## Listed entries
Segment Open

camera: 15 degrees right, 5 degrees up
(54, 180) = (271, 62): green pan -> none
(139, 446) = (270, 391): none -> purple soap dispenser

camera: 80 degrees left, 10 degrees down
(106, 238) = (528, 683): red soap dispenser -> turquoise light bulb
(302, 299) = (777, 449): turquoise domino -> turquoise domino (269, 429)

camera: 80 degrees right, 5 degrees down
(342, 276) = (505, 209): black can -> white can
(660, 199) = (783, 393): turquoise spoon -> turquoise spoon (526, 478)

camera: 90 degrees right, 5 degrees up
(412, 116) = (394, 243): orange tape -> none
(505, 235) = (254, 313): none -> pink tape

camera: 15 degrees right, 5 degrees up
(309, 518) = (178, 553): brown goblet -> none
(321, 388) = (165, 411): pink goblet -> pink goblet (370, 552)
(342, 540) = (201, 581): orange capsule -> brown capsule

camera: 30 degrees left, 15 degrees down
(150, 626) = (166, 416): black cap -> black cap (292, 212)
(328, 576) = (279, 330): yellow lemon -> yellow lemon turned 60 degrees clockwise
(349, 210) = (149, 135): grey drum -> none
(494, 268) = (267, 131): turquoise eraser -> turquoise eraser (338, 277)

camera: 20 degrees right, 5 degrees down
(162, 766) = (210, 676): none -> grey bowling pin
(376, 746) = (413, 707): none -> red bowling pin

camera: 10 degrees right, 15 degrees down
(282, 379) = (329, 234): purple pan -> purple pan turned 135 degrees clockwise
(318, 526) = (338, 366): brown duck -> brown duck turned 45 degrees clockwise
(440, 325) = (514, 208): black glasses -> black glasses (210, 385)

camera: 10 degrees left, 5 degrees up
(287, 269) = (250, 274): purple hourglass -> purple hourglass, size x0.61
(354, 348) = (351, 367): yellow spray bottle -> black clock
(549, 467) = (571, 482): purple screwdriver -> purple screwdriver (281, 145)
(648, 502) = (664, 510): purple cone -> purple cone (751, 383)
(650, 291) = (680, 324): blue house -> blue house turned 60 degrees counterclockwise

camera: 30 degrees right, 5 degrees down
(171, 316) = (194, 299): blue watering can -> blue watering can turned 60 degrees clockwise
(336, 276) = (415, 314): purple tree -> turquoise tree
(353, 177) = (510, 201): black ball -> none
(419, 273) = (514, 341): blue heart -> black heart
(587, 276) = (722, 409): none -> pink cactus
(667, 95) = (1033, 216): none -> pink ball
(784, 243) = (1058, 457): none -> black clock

Segment Closed

## What you need to do
Look over the records. Copy the lines that include the word "brown".

## Task solution
(309, 518) = (178, 553): brown goblet -> none
(342, 540) = (201, 581): orange capsule -> brown capsule
(318, 526) = (338, 366): brown duck -> brown duck turned 45 degrees clockwise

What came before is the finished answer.